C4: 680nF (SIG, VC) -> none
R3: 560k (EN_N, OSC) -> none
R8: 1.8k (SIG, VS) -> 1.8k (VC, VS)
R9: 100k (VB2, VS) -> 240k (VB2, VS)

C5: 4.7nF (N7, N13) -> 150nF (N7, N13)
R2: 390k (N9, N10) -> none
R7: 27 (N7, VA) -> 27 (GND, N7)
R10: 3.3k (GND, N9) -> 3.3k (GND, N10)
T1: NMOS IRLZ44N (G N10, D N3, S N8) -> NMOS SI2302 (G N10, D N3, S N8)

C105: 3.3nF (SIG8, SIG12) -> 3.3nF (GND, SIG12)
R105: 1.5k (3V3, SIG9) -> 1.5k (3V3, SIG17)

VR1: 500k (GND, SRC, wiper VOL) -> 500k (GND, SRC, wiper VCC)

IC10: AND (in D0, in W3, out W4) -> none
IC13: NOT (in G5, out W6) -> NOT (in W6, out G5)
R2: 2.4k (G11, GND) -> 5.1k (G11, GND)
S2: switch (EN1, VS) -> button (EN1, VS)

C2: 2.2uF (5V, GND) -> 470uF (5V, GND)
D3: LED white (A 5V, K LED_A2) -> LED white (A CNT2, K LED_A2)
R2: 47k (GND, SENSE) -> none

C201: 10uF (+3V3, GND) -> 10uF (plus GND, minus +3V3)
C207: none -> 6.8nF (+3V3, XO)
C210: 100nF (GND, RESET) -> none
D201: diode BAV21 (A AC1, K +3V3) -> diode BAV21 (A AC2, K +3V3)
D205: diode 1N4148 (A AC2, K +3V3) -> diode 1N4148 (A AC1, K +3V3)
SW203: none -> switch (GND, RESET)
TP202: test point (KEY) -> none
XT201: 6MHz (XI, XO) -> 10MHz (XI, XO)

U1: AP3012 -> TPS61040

──────────────────────────────

# [Aim of the task]
Starting at the line above that contains "R2: 2.4k (G11, GND) -> 5.1k (G11, GND)", repeat each line exactly up to and including the line that contains "D201: diode BAV21", and stop there.

# [Exercise response]
R2: 2.4k (G11, GND) -> 5.1k (G11, GND)
S2: switch (EN1, VS) -> button (EN1, VS)

C2: 2.2uF (5V, GND) -> 470uF (5V, GND)
D3: LED white (A 5V, K LED_A2) -> LED white (A CNT2, K LED_A2)
R2: 47k (GND, SENSE) -> none

C201: 10uF (+3V3, GND) -> 10uF (plus GND, minus +3V3)
C207: none -> 6.8nF (+3V3, XO)
C210: 100nF (GND, RESET) -> none
D201: diode BAV21 (A AC1, K +3V3) -> diode BAV21 (A AC2, K +3V3)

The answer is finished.